**WHAT IS REQUIRED:**
When a line in the entries below contains the word "turned", copy that line.

# # # #

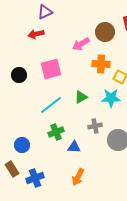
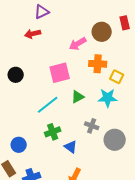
pink square: (51, 69) -> (60, 73), moved
gray cross: (95, 126) -> (92, 126), turned 32
blue triangle: (74, 147) -> (71, 147), turned 32

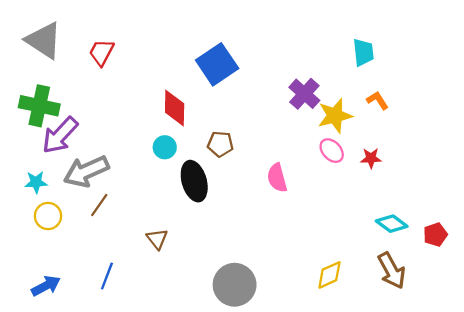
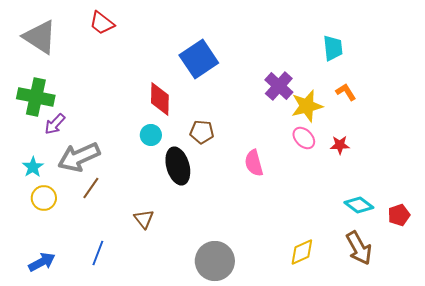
red trapezoid: (101, 52) -> (102, 23), moved, turned -80
purple arrow: (60, 135) -> (55, 124), size x0.6
cyan star: (36, 182) -> (33, 167), turned -30

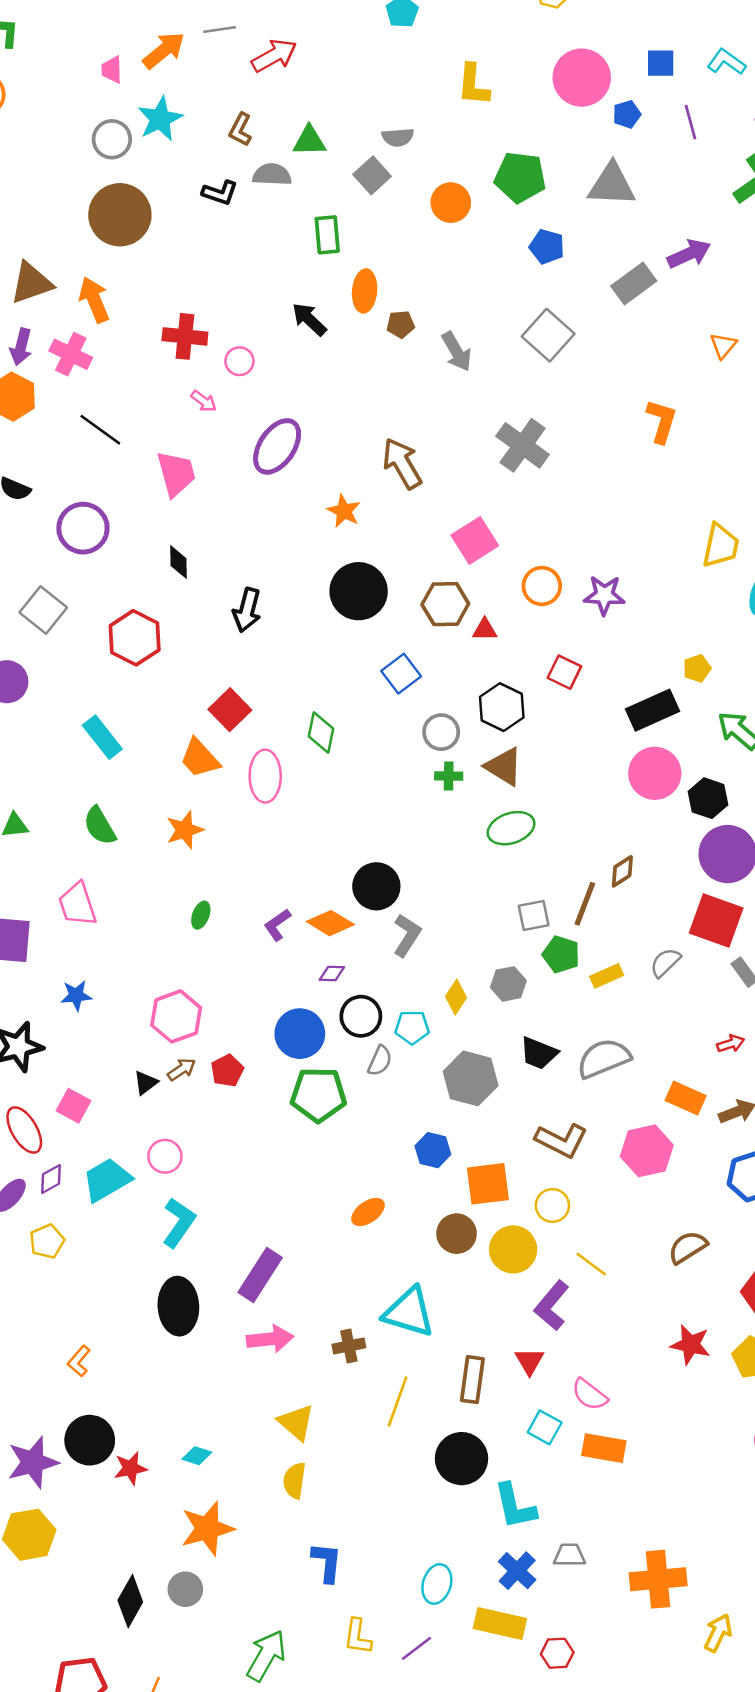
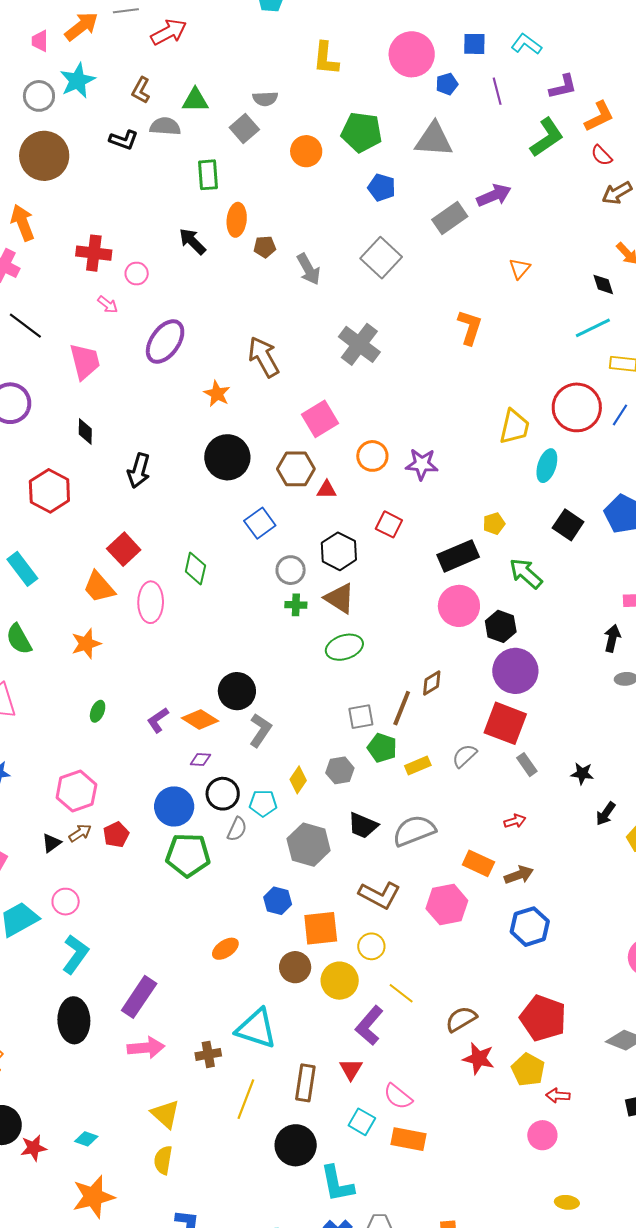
brown semicircle: (688, 1247) -> (461, 1019), moved

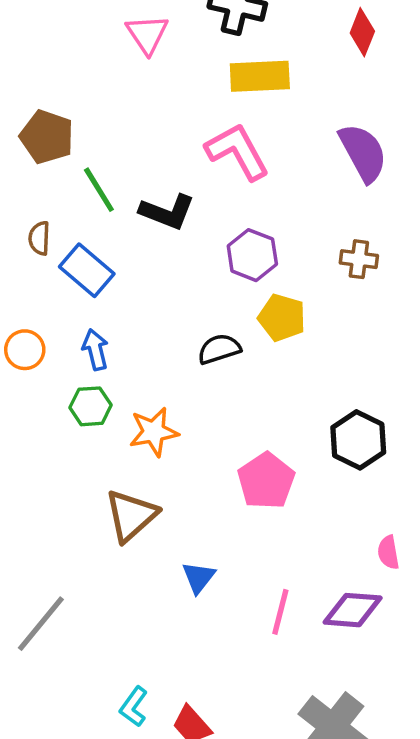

# # # #

**EXERCISE SOLUTION:**
gray cross: (95, 126) -> (92, 126), turned 32
blue triangle: (74, 147) -> (71, 147), turned 32
red trapezoid: (101, 52) -> (102, 23), moved, turned -80
cyan star: (36, 182) -> (33, 167), turned -30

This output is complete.